-- What is being asked --
Once the line containing "C1: 1.5nF (N6, VA) -> none" is reached, copy it and every line after it exactly, to the end of the material, without pictures.

-- Data for processing --
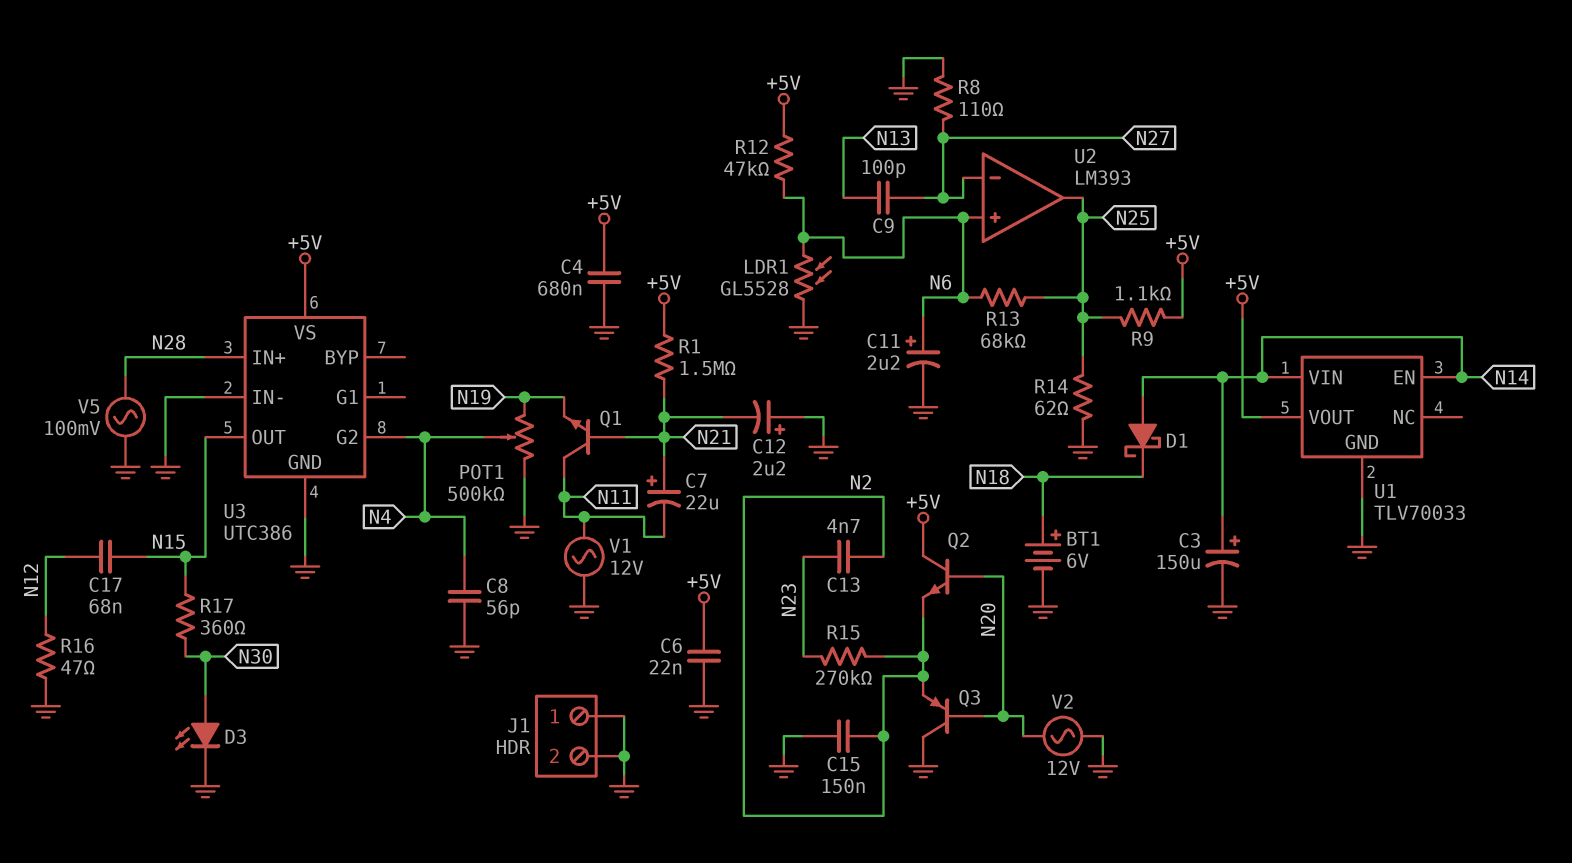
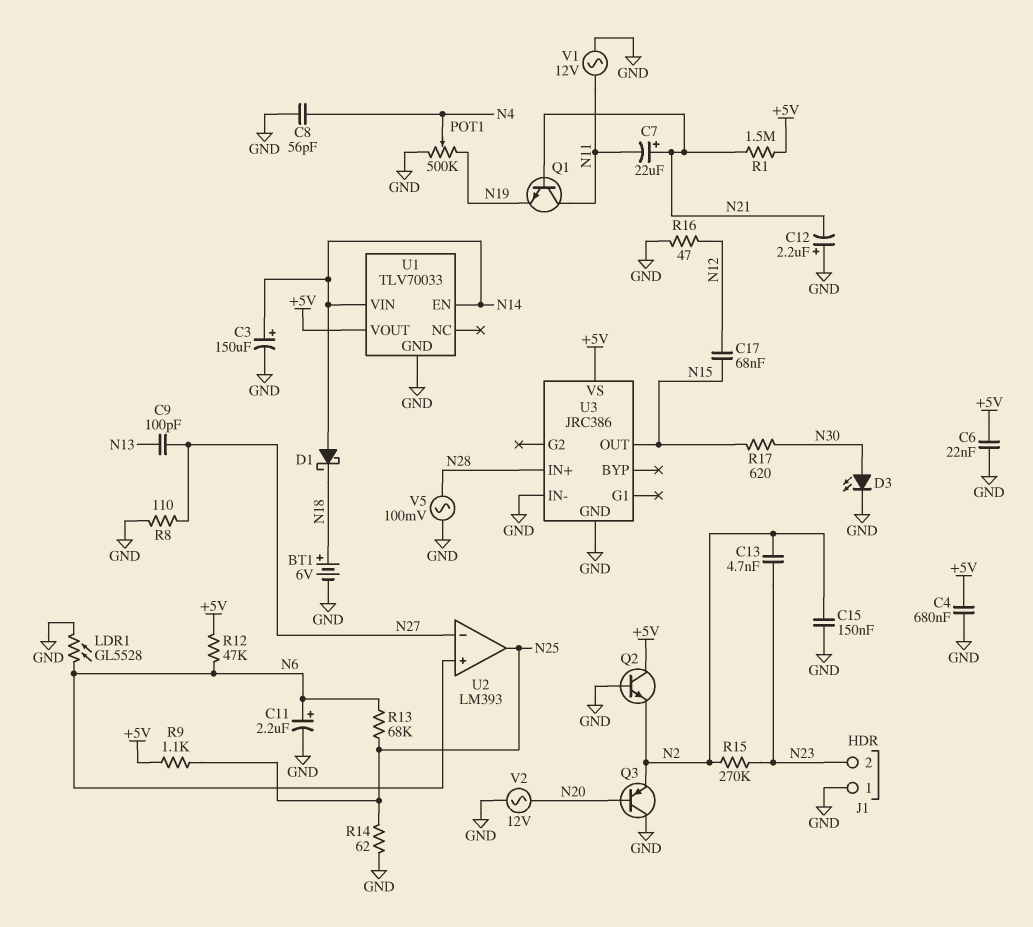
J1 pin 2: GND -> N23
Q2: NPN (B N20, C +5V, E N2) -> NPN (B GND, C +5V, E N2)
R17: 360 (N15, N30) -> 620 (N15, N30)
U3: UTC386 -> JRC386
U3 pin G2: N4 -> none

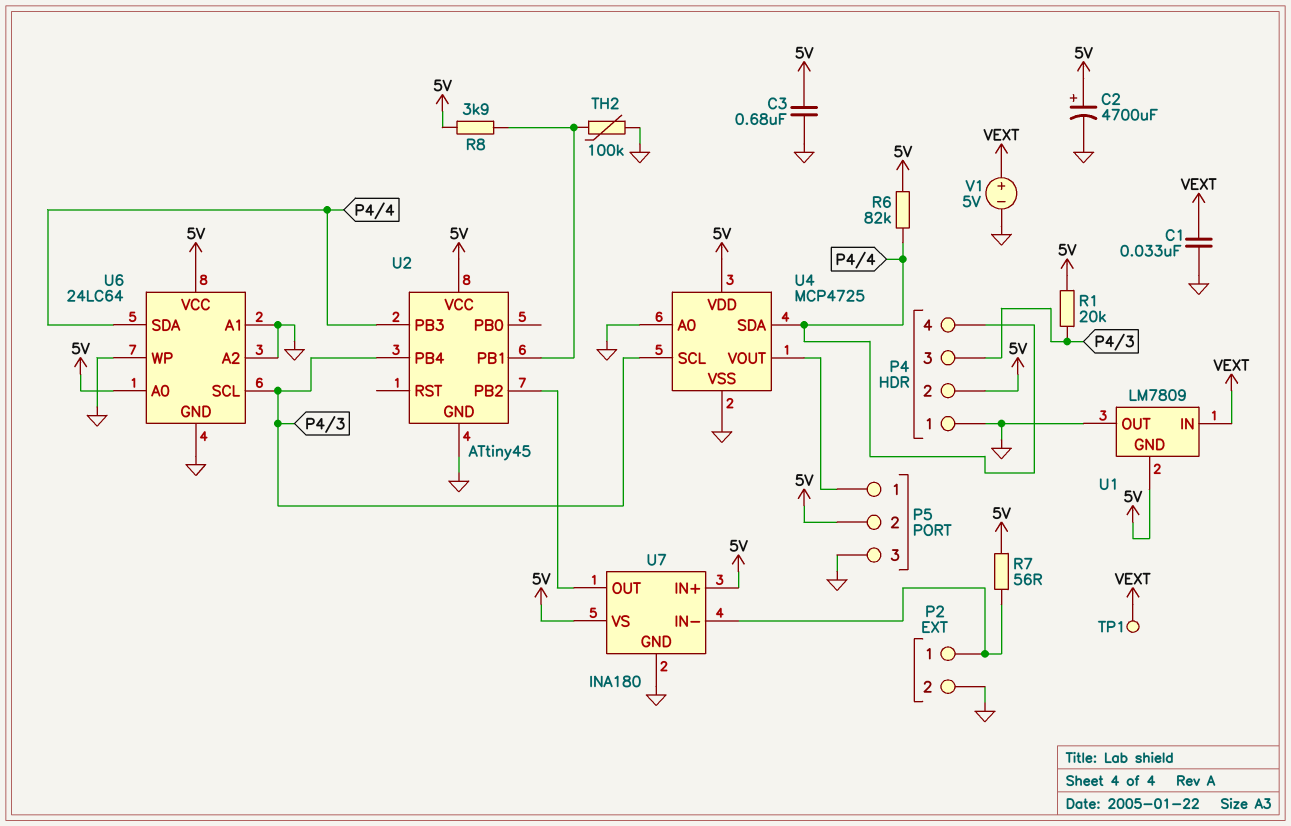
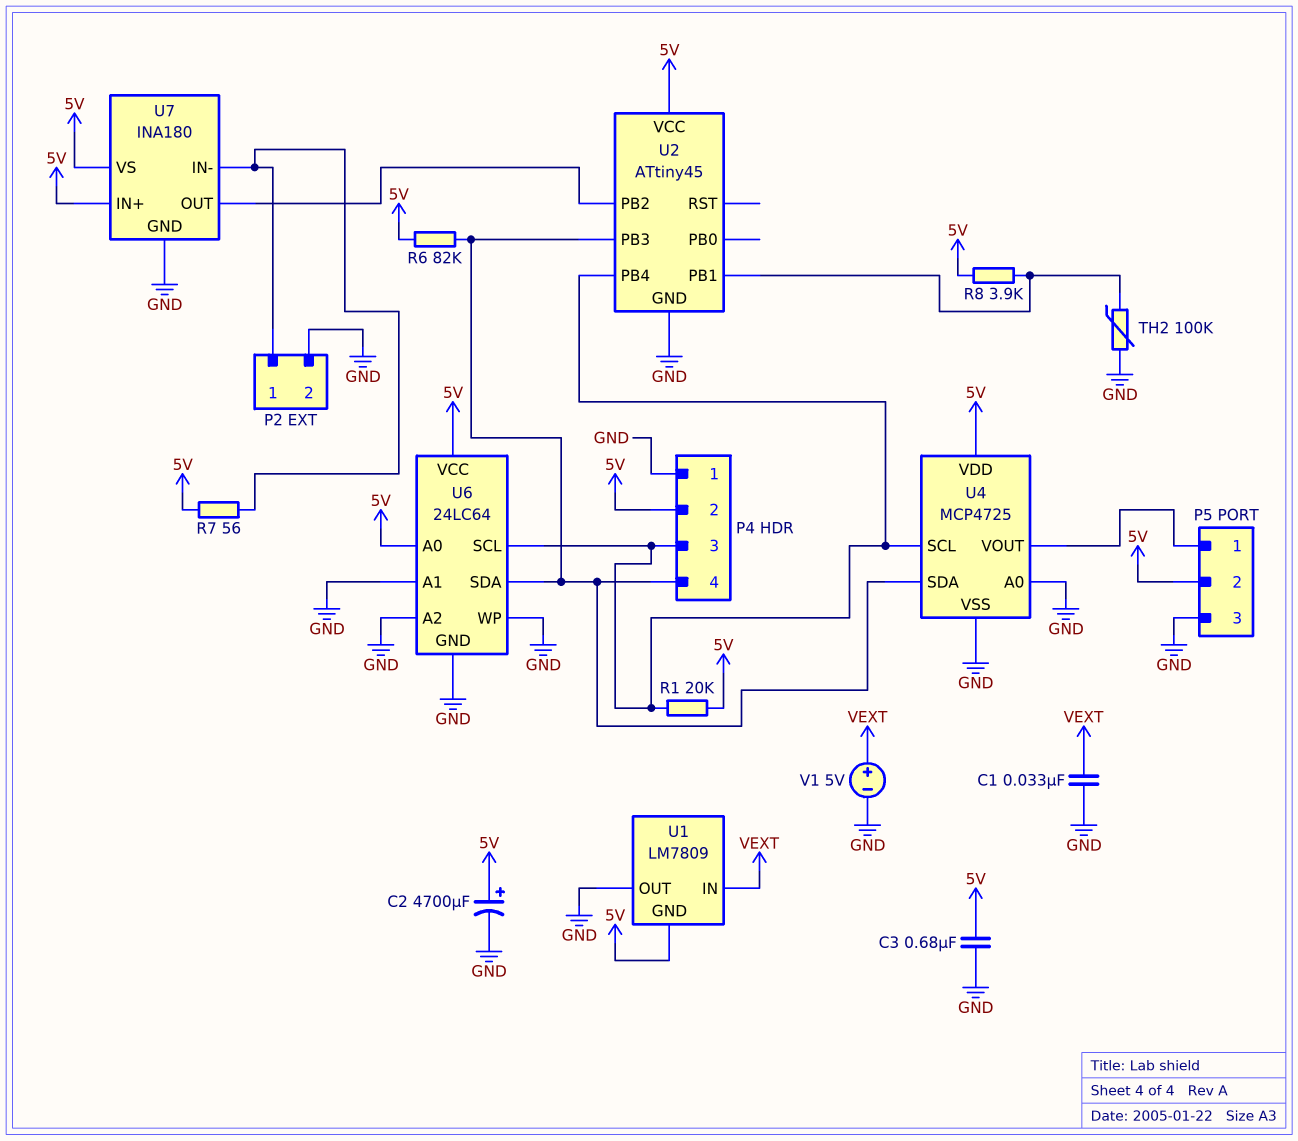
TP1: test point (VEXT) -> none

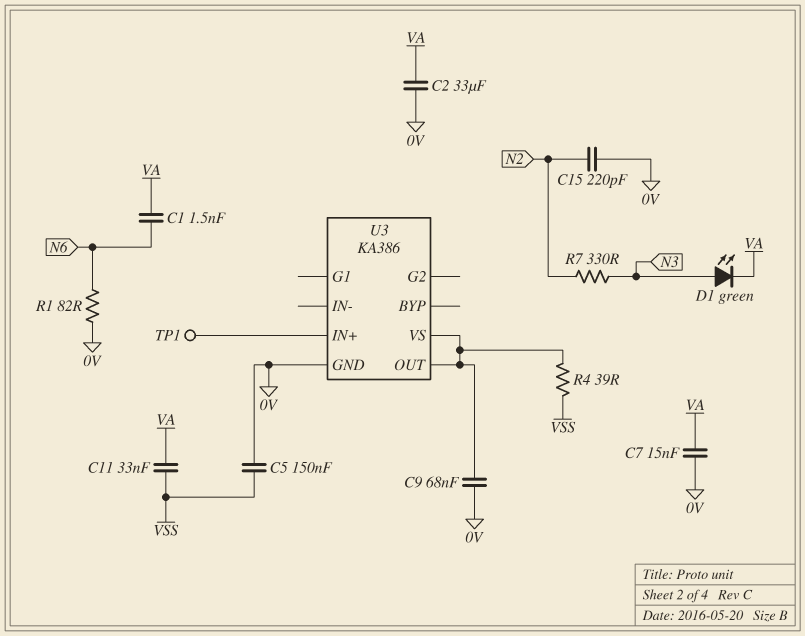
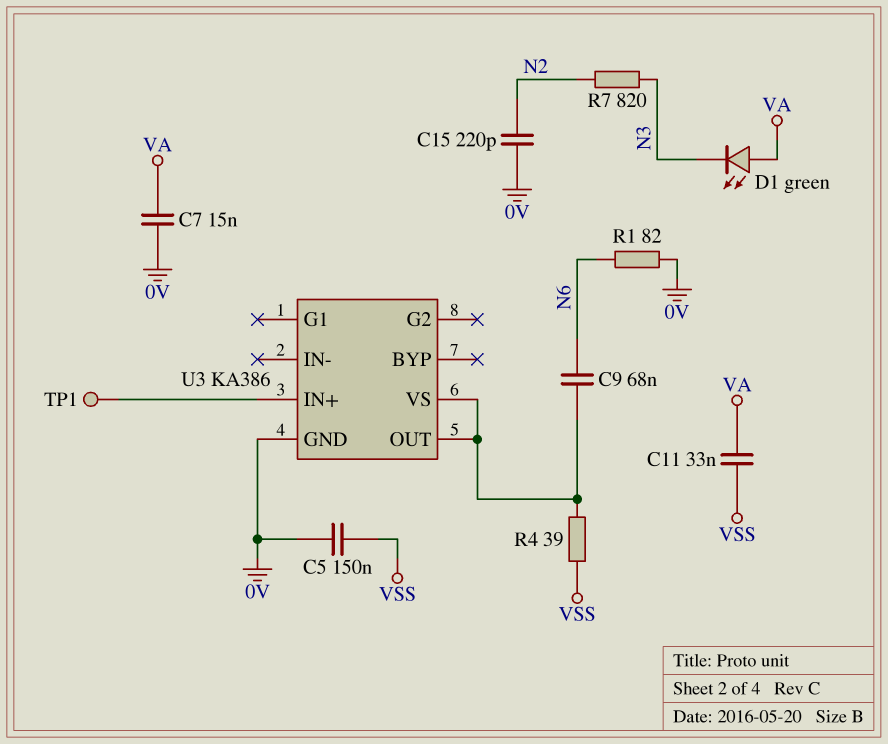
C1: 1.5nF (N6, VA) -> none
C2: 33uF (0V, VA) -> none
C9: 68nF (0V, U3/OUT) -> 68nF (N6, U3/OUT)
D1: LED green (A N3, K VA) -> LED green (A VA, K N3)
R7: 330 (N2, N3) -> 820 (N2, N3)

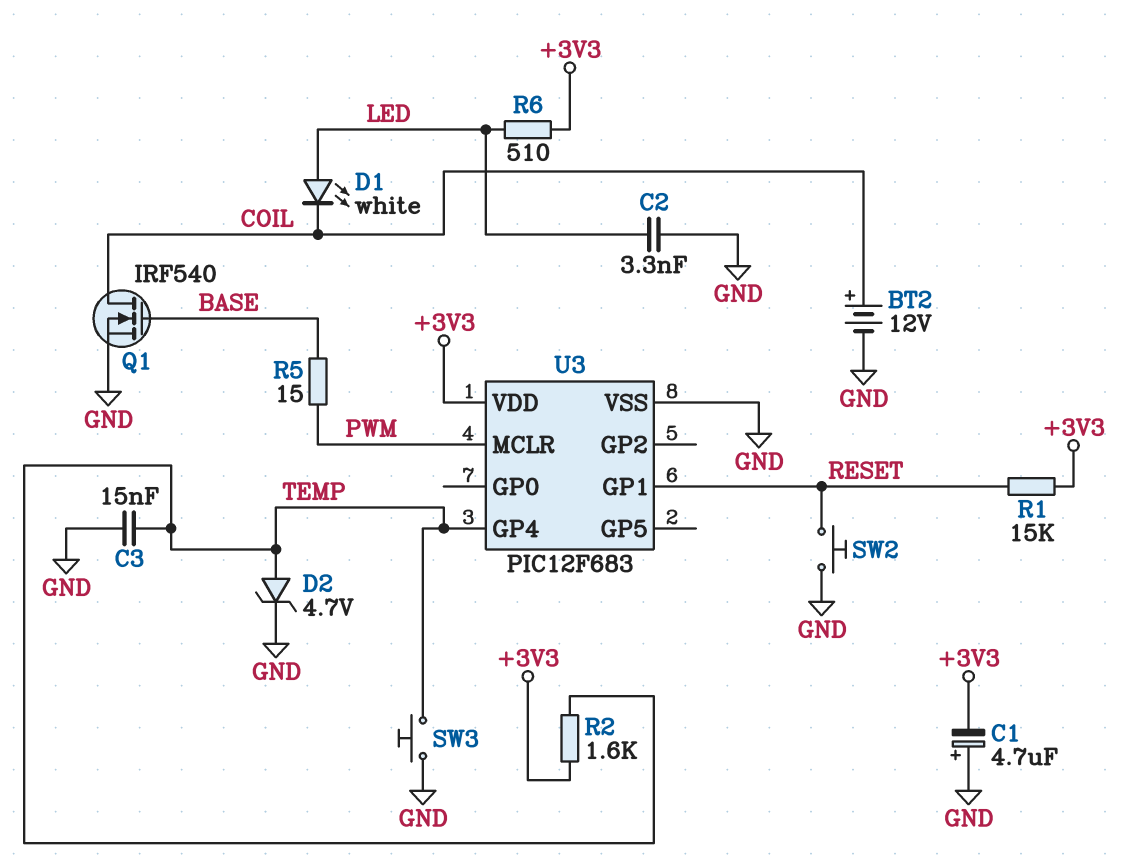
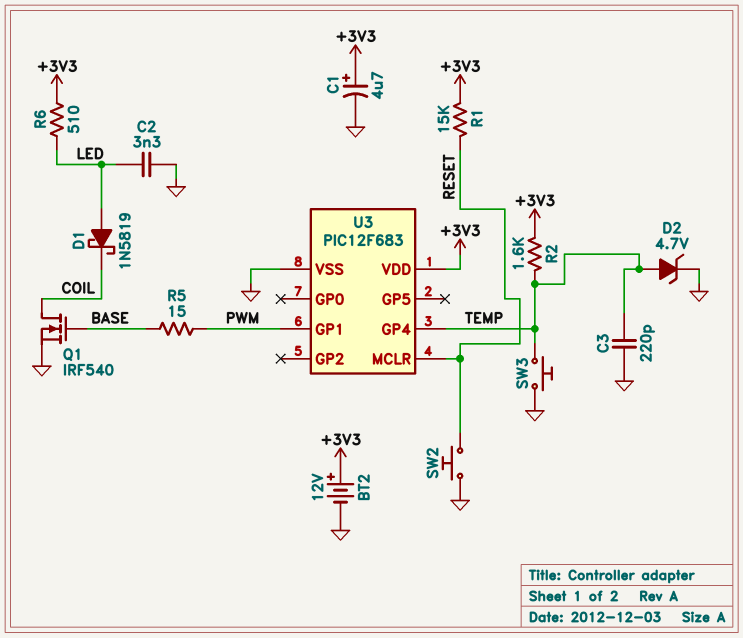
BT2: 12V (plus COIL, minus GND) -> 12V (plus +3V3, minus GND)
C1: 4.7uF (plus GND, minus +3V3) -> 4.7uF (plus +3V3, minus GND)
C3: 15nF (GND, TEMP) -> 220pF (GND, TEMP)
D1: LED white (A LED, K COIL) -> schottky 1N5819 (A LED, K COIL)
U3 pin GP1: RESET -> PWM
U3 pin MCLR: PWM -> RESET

-- Written solution --
C1: 1.5nF (N6, VA) -> none
C2: 33uF (0V, VA) -> none
C9: 68nF (0V, U3/OUT) -> 68nF (N6, U3/OUT)
D1: LED green (A N3, K VA) -> LED green (A VA, K N3)
R7: 330 (N2, N3) -> 820 (N2, N3)

BT2: 12V (plus COIL, minus GND) -> 12V (plus +3V3, minus GND)
C1: 4.7uF (plus GND, minus +3V3) -> 4.7uF (plus +3V3, minus GND)
C3: 15nF (GND, TEMP) -> 220pF (GND, TEMP)
D1: LED white (A LED, K COIL) -> schottky 1N5819 (A LED, K COIL)
U3 pin GP1: RESET -> PWM
U3 pin MCLR: PWM -> RESET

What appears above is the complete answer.